◆ **Instructions for the task**: Reprint the lines below as they are, minus the pictures.

◆ **Working data**:
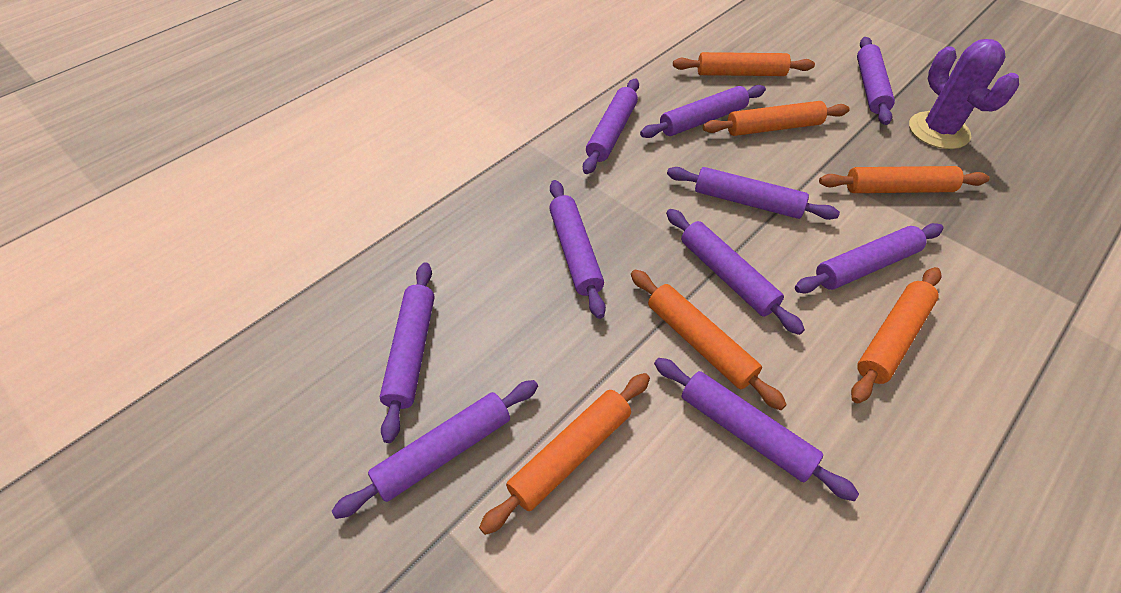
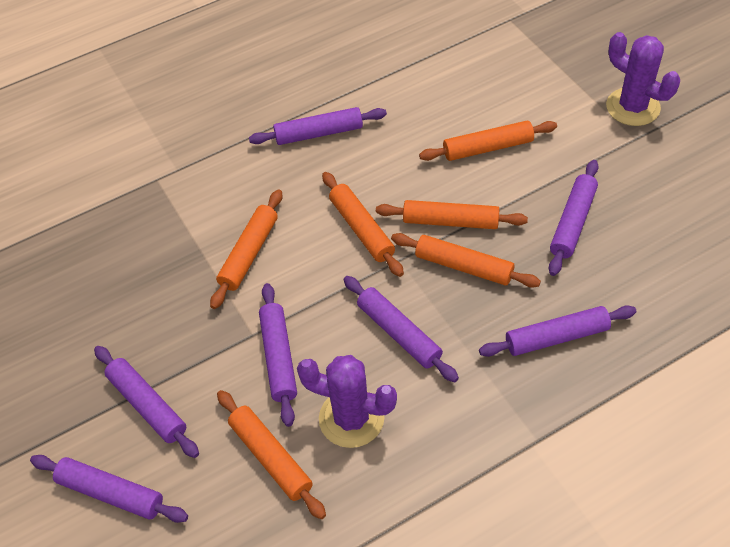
purple cactus: 1 -> 2
purple rolling pin: 10 -> 7

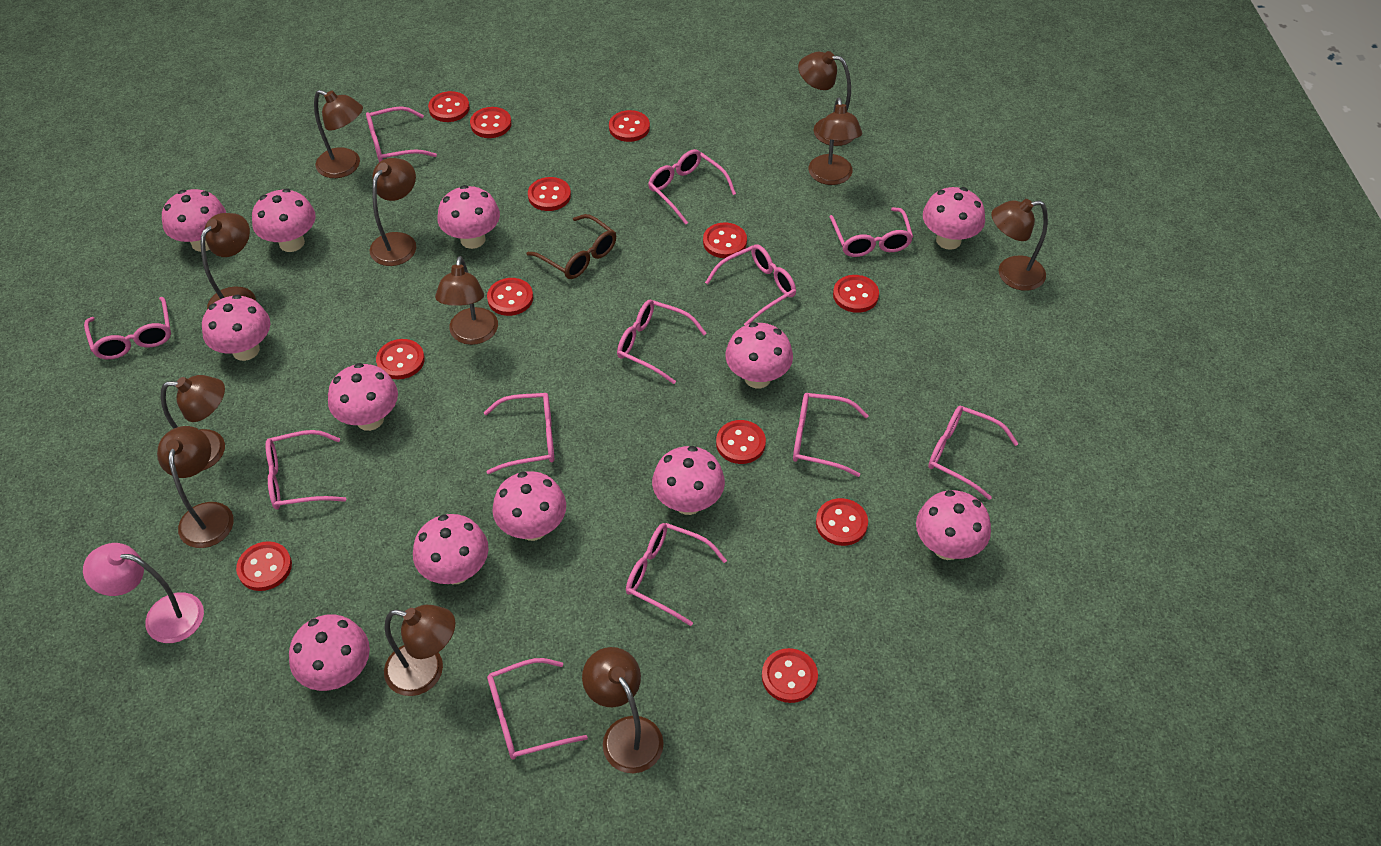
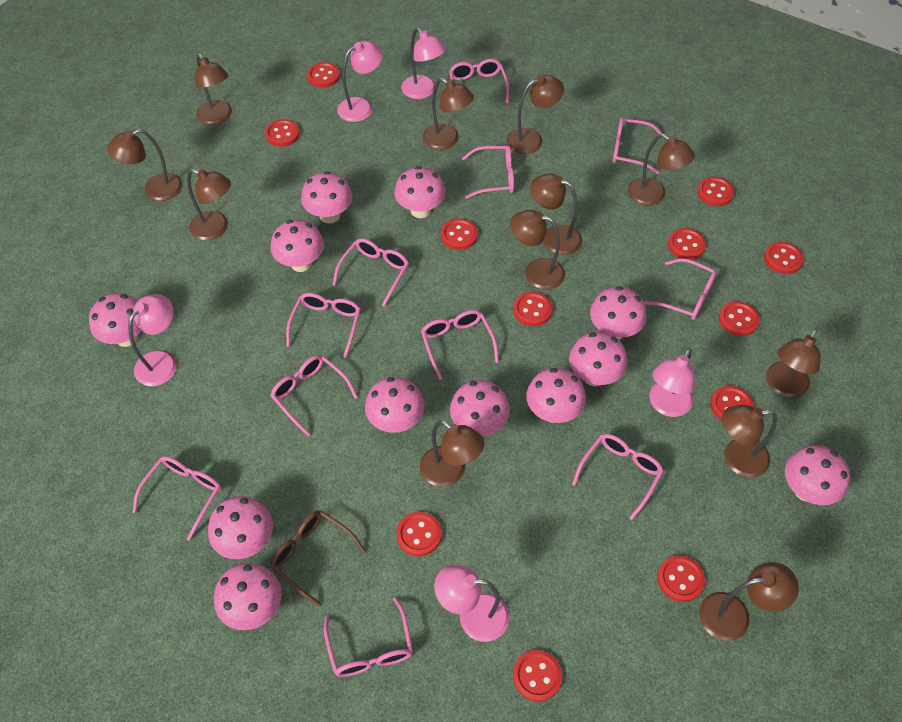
brown lamp: 11 -> 12
pink glasses: 12 -> 11
pink lamp: 1 -> 5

◆ **Exercise result**:
purple cactus: 1 -> 2
purple rolling pin: 10 -> 7

brown lamp: 11 -> 12
pink glasses: 12 -> 11
pink lamp: 1 -> 5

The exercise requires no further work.